# EXERCISE AIM
What you return should match the material below line for line, except that no image appears in it.
[Start of section]
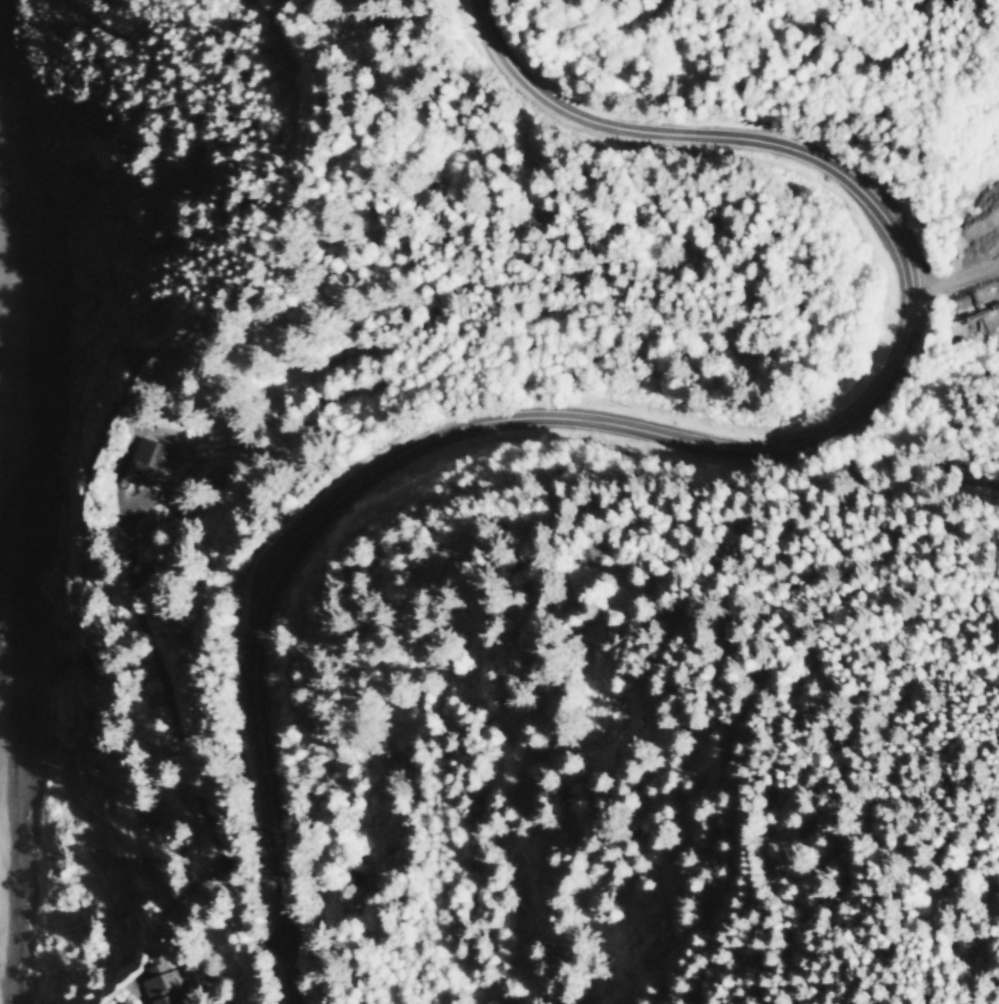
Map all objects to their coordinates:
quarry: (974, 231)
road: (956, 277)
road: (685, 432)
building: (160, 457)

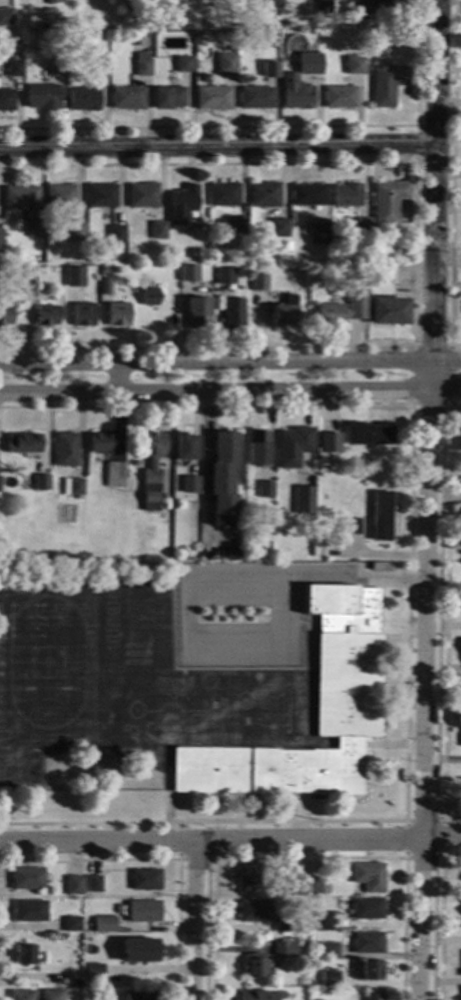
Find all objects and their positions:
building: (52, 1)
building: (274, 3)
building: (394, 3)
building: (365, 6)
building: (323, 7)
building: (6, 22)
building: (263, 26)
building: (263, 36)
building: (183, 64)
building: (225, 64)
building: (308, 64)
building: (141, 65)
building: (55, 66)
building: (354, 66)
building: (98, 68)
building: (13, 69)
building: (269, 69)
building: (387, 85)
building: (294, 93)
building: (41, 97)
building: (339, 97)
building: (126, 98)
building: (167, 98)
building: (256, 98)
building: (82, 99)
building: (212, 99)
building: (6, 100)
road: (271, 127)
road: (216, 147)
road: (415, 162)
road: (451, 179)
building: (224, 195)
building: (265, 195)
building: (308, 195)
building: (348, 195)
building: (59, 196)
building: (100, 196)
building: (142, 196)
building: (20, 197)
building: (389, 201)
building: (182, 204)
building: (241, 225)
building: (363, 227)
building: (279, 228)
building: (0, 229)
building: (34, 229)
building: (158, 231)
building: (74, 232)
building: (116, 234)
building: (319, 234)
building: (0, 241)
road: (414, 253)
building: (379, 254)
building: (255, 267)
building: (115, 271)
building: (26, 272)
building: (188, 274)
building: (224, 276)
building: (73, 277)
building: (258, 283)
building: (28, 284)
building: (104, 287)
building: (148, 297)
building: (341, 312)
building: (388, 312)
building: (232, 313)
building: (197, 314)
building: (283, 314)
building: (82, 315)
building: (117, 315)
building: (4, 316)
building: (45, 316)
road: (412, 347)
road: (230, 365)
road: (112, 378)
road: (230, 389)
building: (369, 435)
building: (24, 443)
building: (100, 443)
building: (329, 444)
building: (183, 446)
building: (293, 447)
building: (257, 448)
building: (66, 450)
building: (136, 464)
building: (152, 469)
road: (241, 471)
building: (115, 476)
building: (222, 479)
building: (42, 482)
road: (202, 482)
building: (189, 484)
building: (250, 486)
building: (74, 488)
building: (264, 489)
road: (446, 493)
road: (431, 499)
building: (302, 500)
building: (381, 516)
building: (351, 527)
building: (338, 531)
building: (173, 535)
building: (165, 544)
building: (234, 553)
building: (374, 567)
road: (192, 580)
road: (409, 609)
road: (445, 614)
road: (394, 630)
building: (348, 703)
road: (316, 712)
road: (385, 744)
road: (168, 798)
road: (300, 808)
road: (230, 841)
road: (441, 855)
road: (311, 858)
road: (159, 860)
road: (196, 860)
building: (373, 878)
building: (27, 879)
building: (247, 879)
building: (145, 880)
building: (74, 886)
building: (93, 886)
building: (320, 886)
building: (301, 887)
building: (367, 908)
building: (29, 911)
building: (143, 911)
building: (254, 911)
road: (440, 918)
road: (197, 921)
building: (328, 922)
building: (291, 923)
building: (72, 924)
building: (104, 924)
building: (368, 943)
building: (284, 950)
building: (138, 951)
building: (328, 951)
building: (23, 955)
building: (255, 967)
building: (371, 971)
building: (93, 973)
building: (64, 978)
building: (330, 979)
building: (22, 995)
building: (374, 995)
building: (255, 996)
building: (136, 997)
[End of section]
# EXERCISE RESULT
Map all objects to their coordinates:
quarry: (974, 231)
road: (956, 277)
road: (685, 432)
building: (160, 457)

Find all objects and their positions:
building: (52, 1)
building: (274, 3)
building: (394, 3)
building: (365, 6)
building: (323, 7)
building: (6, 22)
building: (263, 26)
building: (263, 36)
building: (183, 64)
building: (225, 64)
building: (308, 64)
building: (141, 65)
building: (55, 66)
building: (354, 66)
building: (98, 68)
building: (13, 69)
building: (269, 69)
building: (387, 85)
building: (294, 93)
building: (41, 97)
building: (339, 97)
building: (126, 98)
building: (167, 98)
building: (256, 98)
building: (82, 99)
building: (212, 99)
building: (6, 100)
road: (271, 127)
road: (216, 147)
road: (415, 162)
road: (451, 179)
building: (224, 195)
building: (265, 195)
building: (308, 195)
building: (348, 195)
building: (59, 196)
building: (100, 196)
building: (142, 196)
building: (20, 197)
building: (389, 201)
building: (182, 204)
building: (241, 225)
building: (363, 227)
building: (279, 228)
building: (0, 229)
building: (34, 229)
building: (158, 231)
building: (74, 232)
building: (116, 234)
building: (319, 234)
building: (0, 241)
road: (414, 253)
building: (379, 254)
building: (255, 267)
building: (115, 271)
building: (26, 272)
building: (188, 274)
building: (224, 276)
building: (73, 277)
building: (258, 283)
building: (28, 284)
building: (104, 287)
building: (148, 297)
building: (341, 312)
building: (388, 312)
building: (232, 313)
building: (197, 314)
building: (283, 314)
building: (82, 315)
building: (117, 315)
building: (4, 316)
building: (45, 316)
road: (412, 347)
road: (230, 365)
road: (112, 378)
road: (230, 389)
building: (369, 435)
building: (24, 443)
building: (100, 443)
building: (329, 444)
building: (183, 446)
building: (293, 447)
building: (257, 448)
building: (66, 450)
building: (136, 464)
building: (152, 469)
road: (241, 471)
building: (115, 476)
building: (222, 479)
building: (42, 482)
road: (202, 482)
building: (189, 484)
building: (250, 486)
building: (74, 488)
building: (264, 489)
road: (446, 493)
road: (431, 499)
building: (302, 500)
building: (381, 516)
building: (351, 527)
building: (338, 531)
building: (173, 535)
building: (165, 544)
building: (234, 553)
building: (374, 567)
road: (192, 580)
road: (409, 609)
road: (445, 614)
road: (394, 630)
building: (348, 703)
road: (316, 712)
road: (385, 744)
road: (168, 798)
road: (300, 808)
road: (230, 841)
road: (441, 855)
road: (311, 858)
road: (159, 860)
road: (196, 860)
building: (373, 878)
building: (27, 879)
building: (247, 879)
building: (145, 880)
building: (74, 886)
building: (93, 886)
building: (320, 886)
building: (301, 887)
building: (367, 908)
building: (29, 911)
building: (143, 911)
building: (254, 911)
road: (440, 918)
road: (197, 921)
building: (328, 922)
building: (291, 923)
building: (72, 924)
building: (104, 924)
building: (368, 943)
building: (284, 950)
building: (138, 951)
building: (328, 951)
building: (23, 955)
building: (255, 967)
building: (371, 971)
building: (93, 973)
building: (64, 978)
building: (330, 979)
building: (22, 995)
building: (374, 995)
building: (255, 996)
building: (136, 997)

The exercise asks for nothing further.